• What the exercise asks: From the entries below, gather every line containing the string "diamond".
Content starts
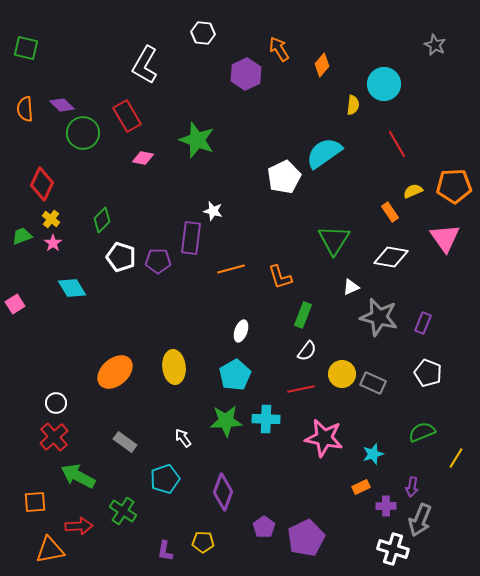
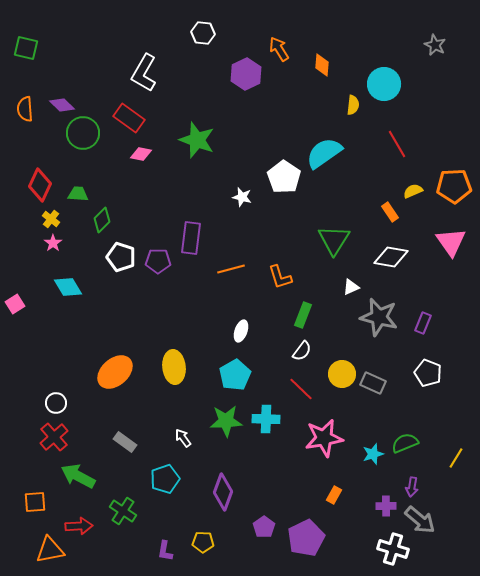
white L-shape at (145, 65): moved 1 px left, 8 px down
orange diamond at (322, 65): rotated 35 degrees counterclockwise
red rectangle at (127, 116): moved 2 px right, 2 px down; rotated 24 degrees counterclockwise
pink diamond at (143, 158): moved 2 px left, 4 px up
white pentagon at (284, 177): rotated 12 degrees counterclockwise
red diamond at (42, 184): moved 2 px left, 1 px down
white star at (213, 211): moved 29 px right, 14 px up
green trapezoid at (22, 236): moved 56 px right, 42 px up; rotated 25 degrees clockwise
pink triangle at (445, 238): moved 6 px right, 4 px down
cyan diamond at (72, 288): moved 4 px left, 1 px up
white semicircle at (307, 351): moved 5 px left
red line at (301, 389): rotated 56 degrees clockwise
green semicircle at (422, 432): moved 17 px left, 11 px down
pink star at (324, 438): rotated 21 degrees counterclockwise
orange rectangle at (361, 487): moved 27 px left, 8 px down; rotated 36 degrees counterclockwise
gray arrow at (420, 520): rotated 72 degrees counterclockwise
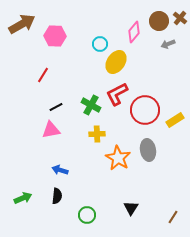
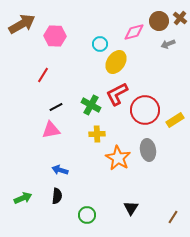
pink diamond: rotated 35 degrees clockwise
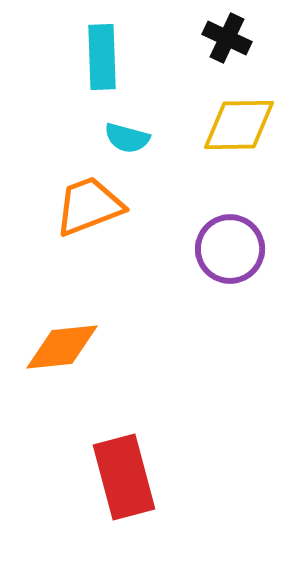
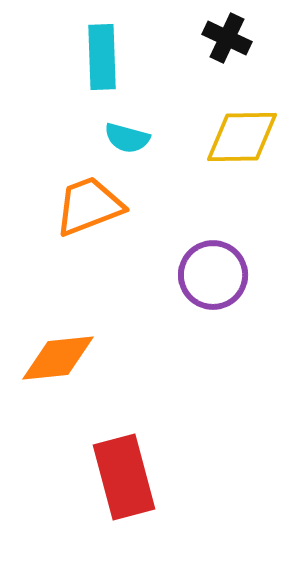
yellow diamond: moved 3 px right, 12 px down
purple circle: moved 17 px left, 26 px down
orange diamond: moved 4 px left, 11 px down
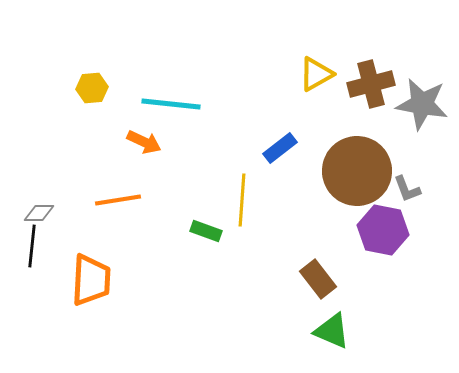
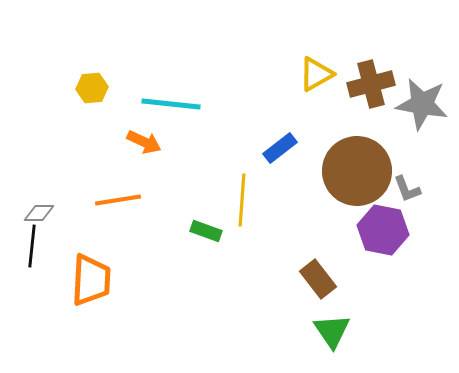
green triangle: rotated 33 degrees clockwise
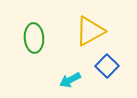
Content ends
• Problem solution:
orange diamond at (322, 65): rotated 35 degrees counterclockwise
pink diamond at (143, 158): moved 2 px left, 4 px up
red diamond at (42, 184): moved 2 px left, 1 px down
cyan diamond at (72, 288): moved 4 px left, 1 px up
pink diamond: rotated 35 degrees clockwise
yellow diamond: moved 3 px right, 12 px down
orange diamond: moved 4 px left, 11 px down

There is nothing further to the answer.